(Beginning of Input)

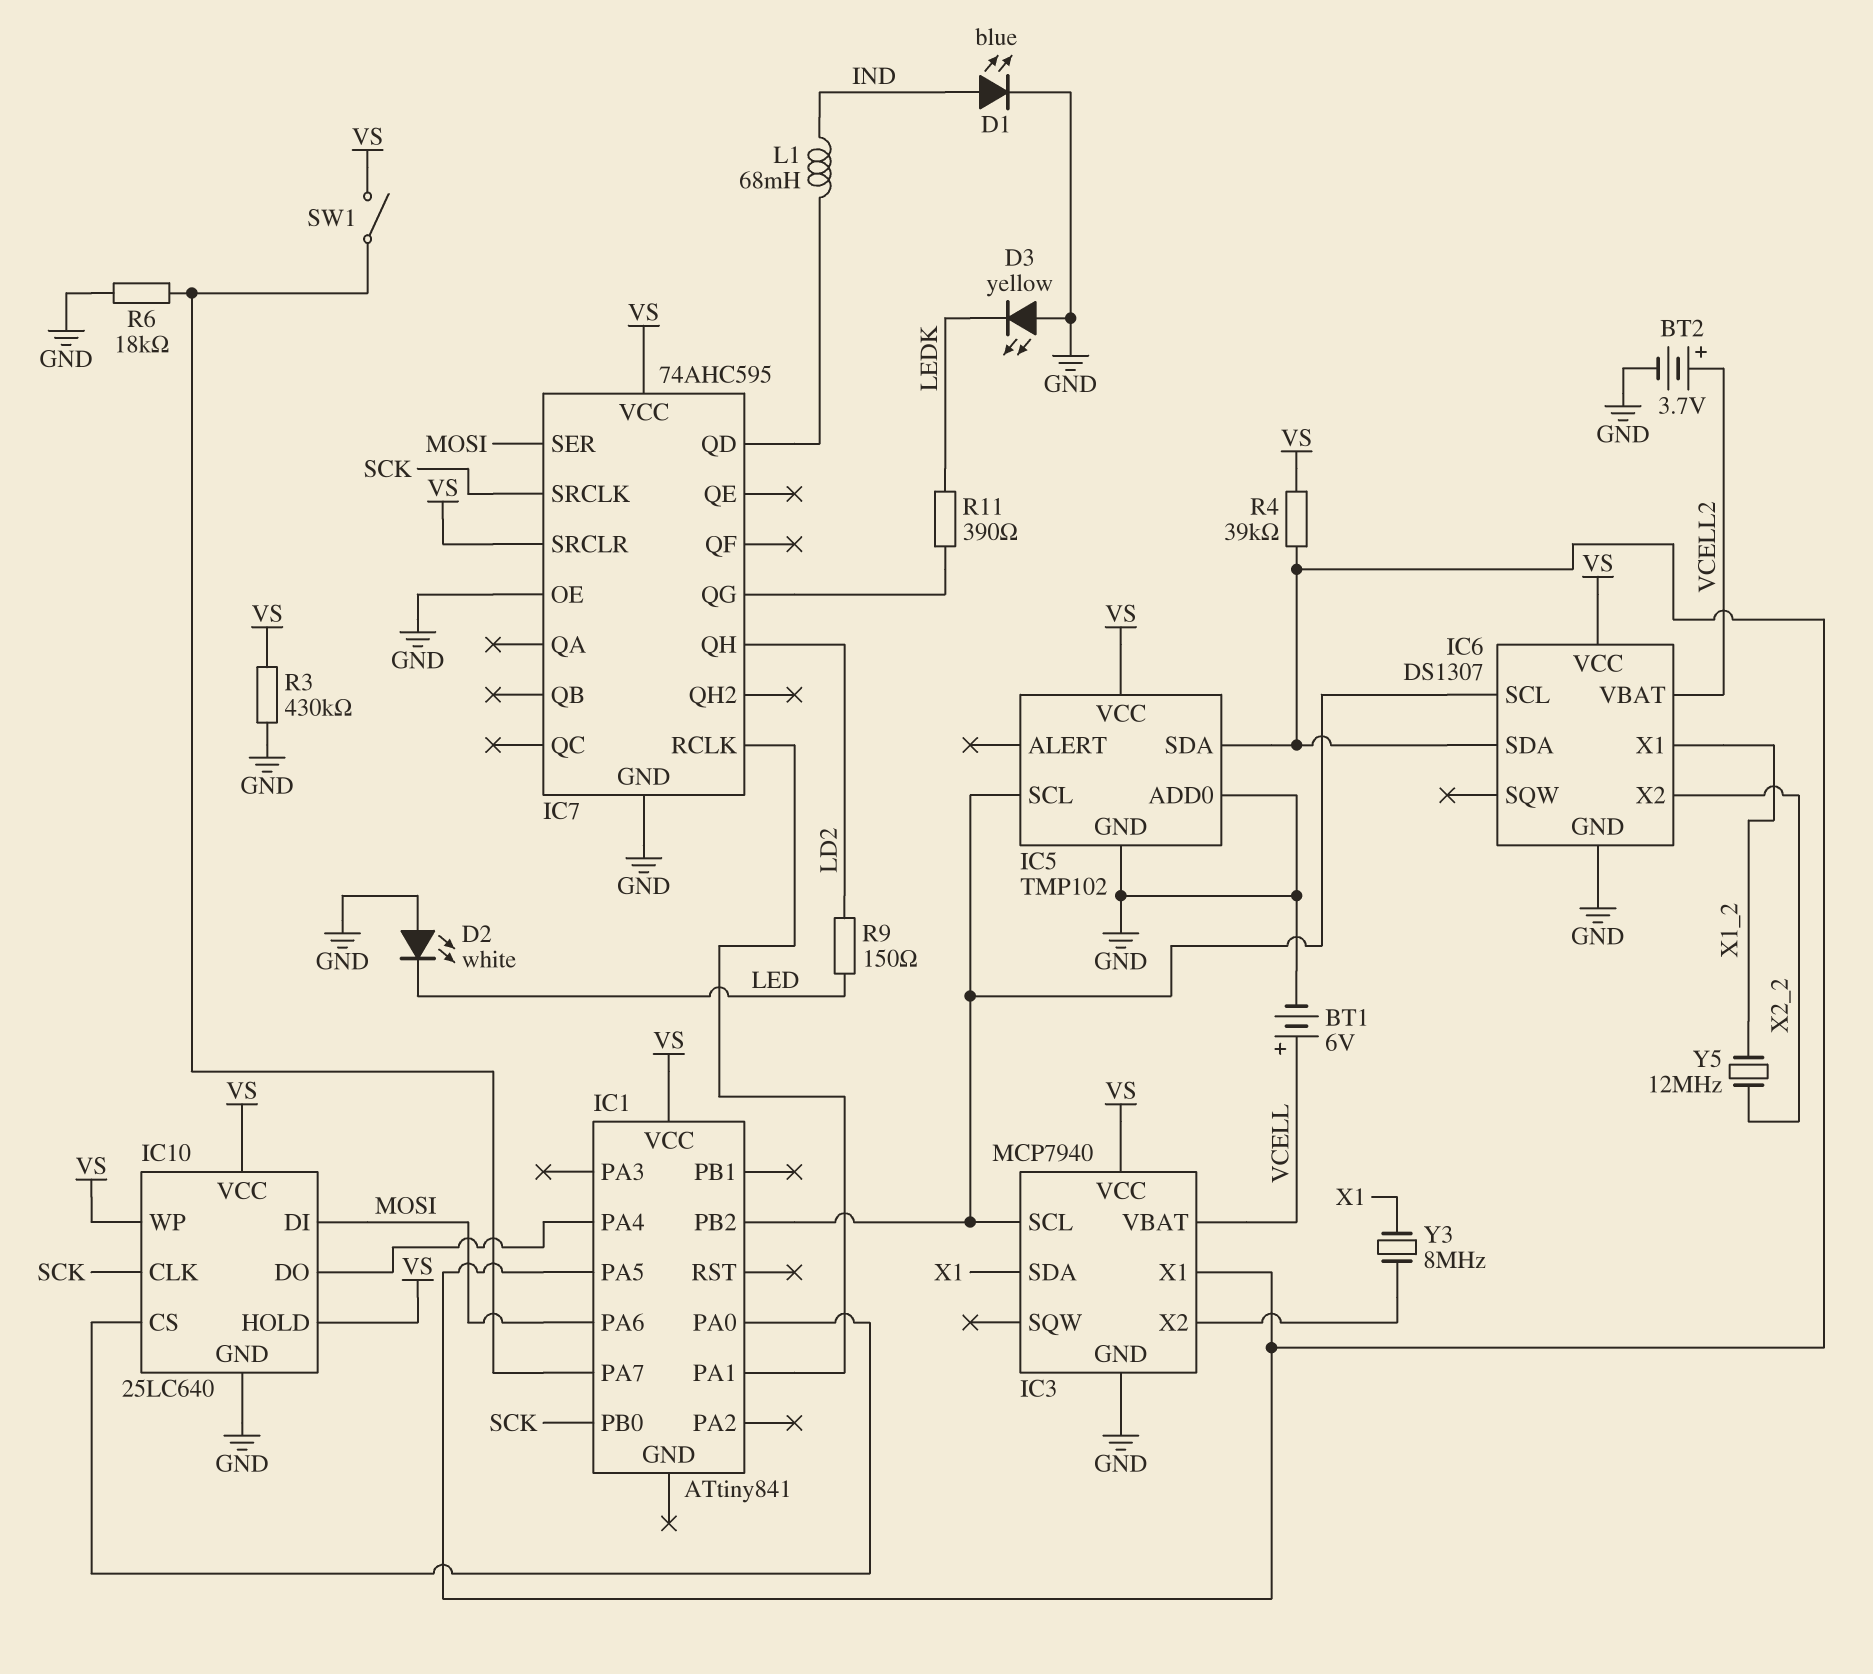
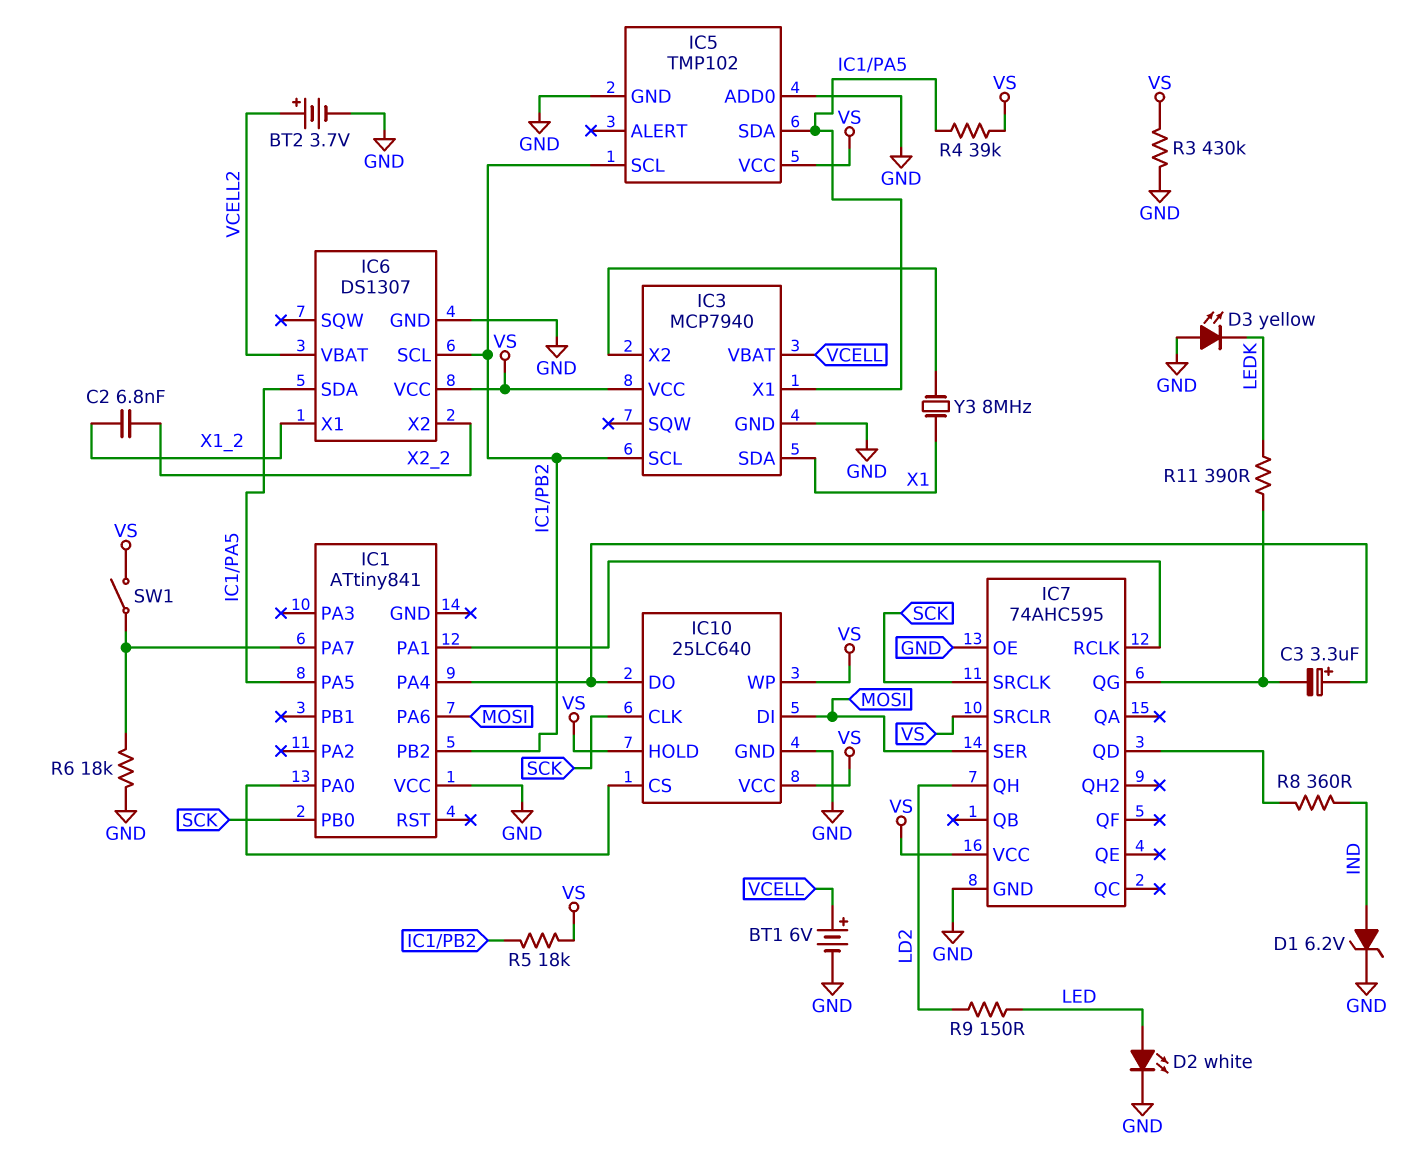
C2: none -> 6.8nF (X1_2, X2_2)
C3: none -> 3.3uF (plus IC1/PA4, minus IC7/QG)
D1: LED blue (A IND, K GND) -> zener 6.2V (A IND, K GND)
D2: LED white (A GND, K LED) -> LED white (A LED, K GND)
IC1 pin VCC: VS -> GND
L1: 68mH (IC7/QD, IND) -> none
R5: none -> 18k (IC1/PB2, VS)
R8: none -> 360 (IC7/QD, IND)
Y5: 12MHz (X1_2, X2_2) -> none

(End of Input)
(Beginning of Input)

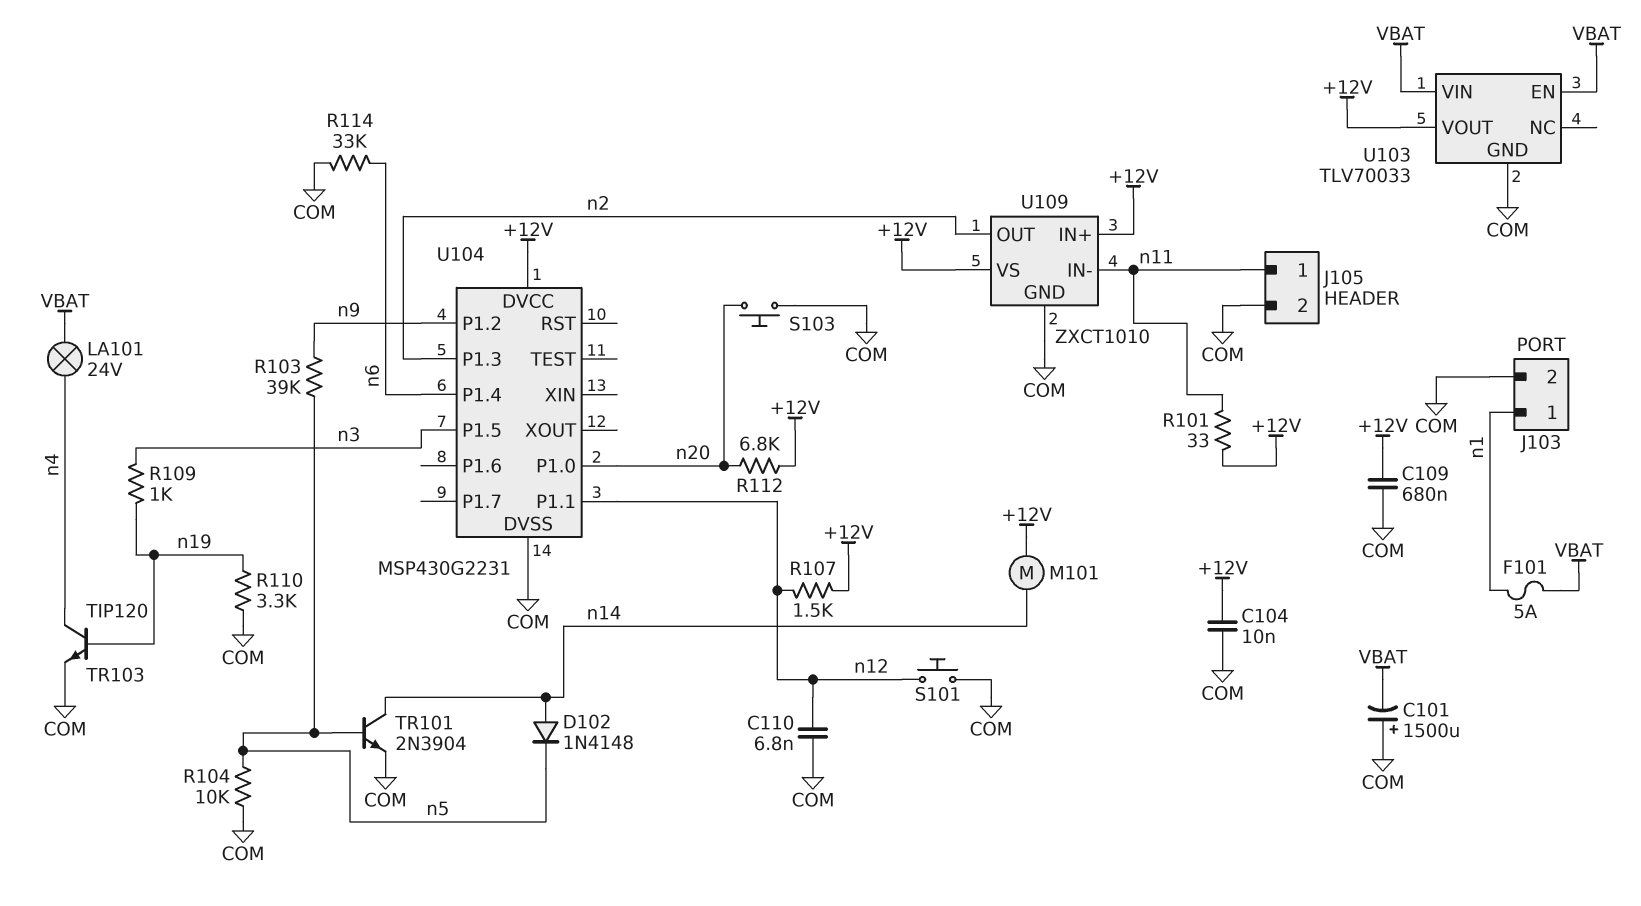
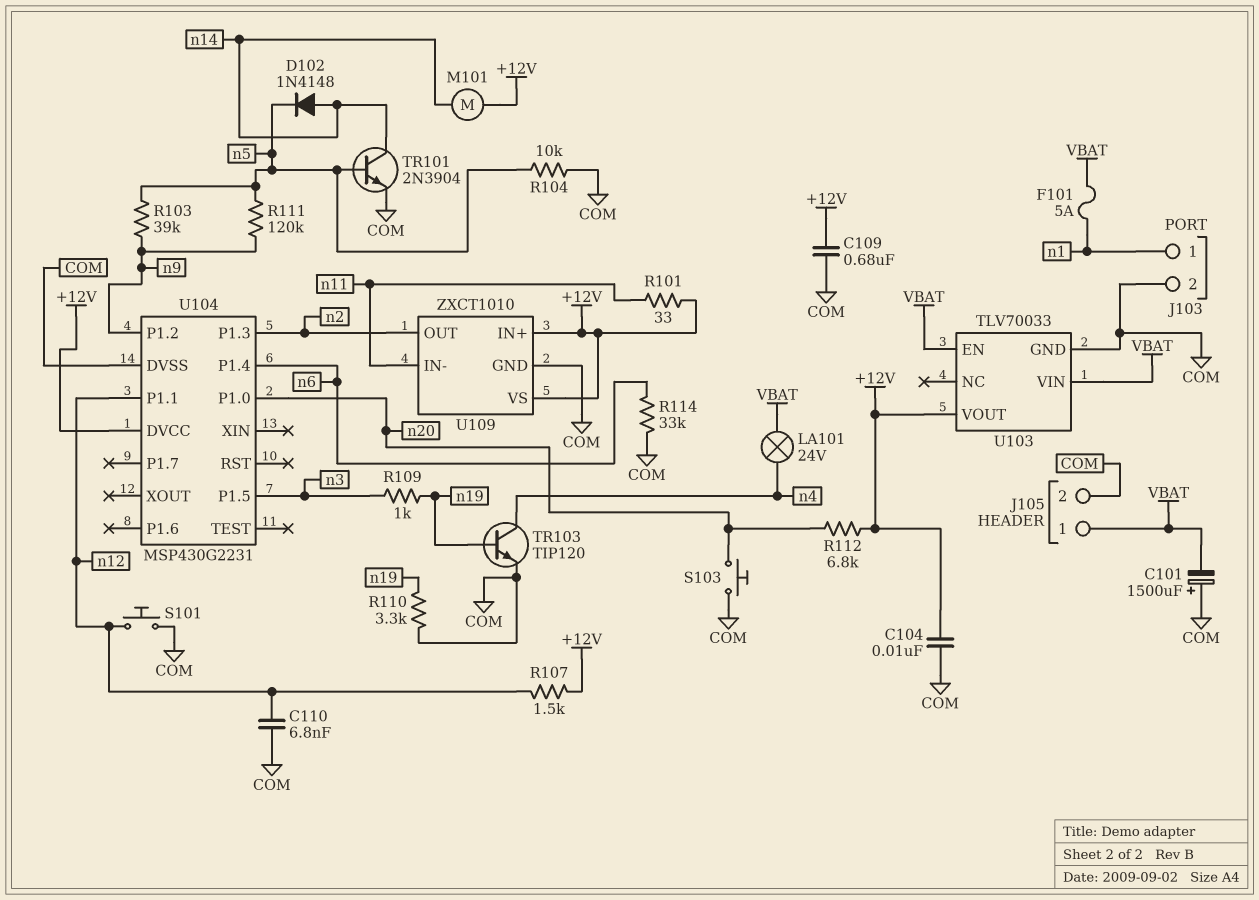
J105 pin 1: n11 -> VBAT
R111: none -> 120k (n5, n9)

(End of Input)

• _Brief_: Return each line from the entries above that includes "none".

• _Response box_:
C2: none -> 6.8nF (X1_2, X2_2)
C3: none -> 3.3uF (plus IC1/PA4, minus IC7/QG)
L1: 68mH (IC7/QD, IND) -> none
R5: none -> 18k (IC1/PB2, VS)
R8: none -> 360 (IC7/QD, IND)
Y5: 12MHz (X1_2, X2_2) -> none
R111: none -> 120k (n5, n9)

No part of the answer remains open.